• PROBLEM REQUIREMENTS: When you reach the line with "green calculator: 3 -> 4" in the listing below, transcribe it and each line after it up to and including the line with "red star: 3 -> 1", exactly and with nothing else.

• RECORDED INFORMATION:
_ _ _ _ _ _ _
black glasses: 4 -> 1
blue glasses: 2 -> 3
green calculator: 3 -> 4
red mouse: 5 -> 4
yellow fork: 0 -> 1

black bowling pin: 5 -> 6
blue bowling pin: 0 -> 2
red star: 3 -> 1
_ _ _ _ _ _ _
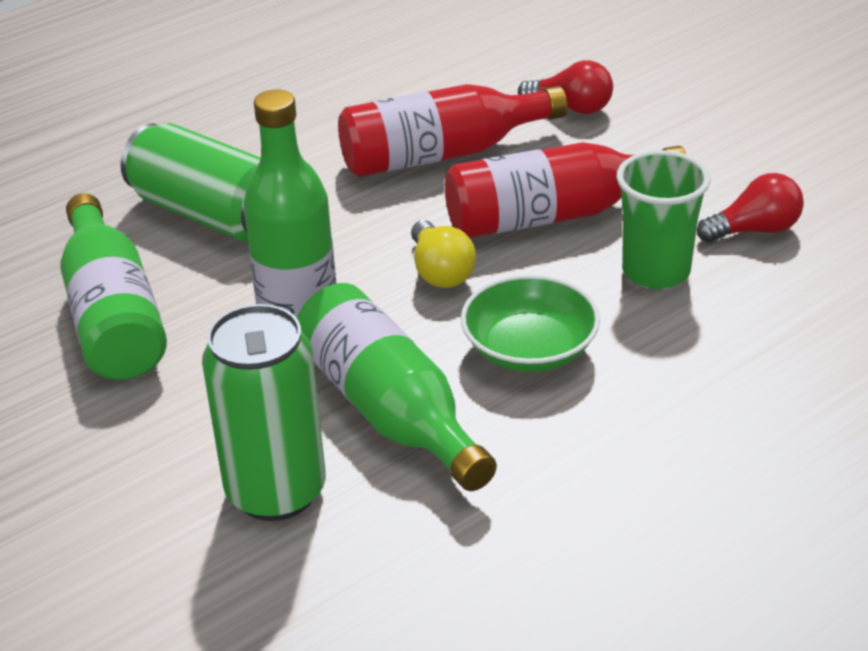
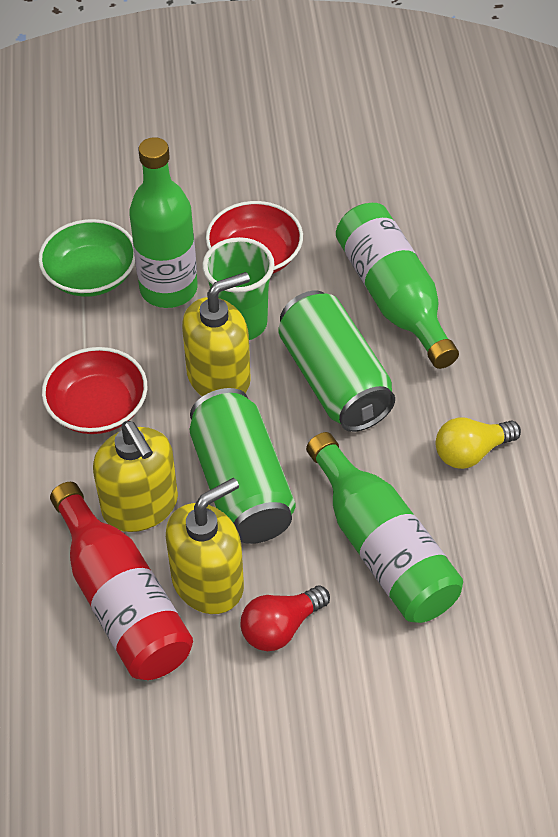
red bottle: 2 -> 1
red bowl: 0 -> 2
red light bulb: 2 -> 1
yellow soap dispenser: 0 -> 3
_ _ _ _ _ _ _
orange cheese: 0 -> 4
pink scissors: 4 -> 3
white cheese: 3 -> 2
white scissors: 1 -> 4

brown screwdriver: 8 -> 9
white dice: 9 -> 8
_ _ _ _ _ _ _
• ANSWER SPACE:
green calculator: 3 -> 4
red mouse: 5 -> 4
yellow fork: 0 -> 1

black bowling pin: 5 -> 6
blue bowling pin: 0 -> 2
red star: 3 -> 1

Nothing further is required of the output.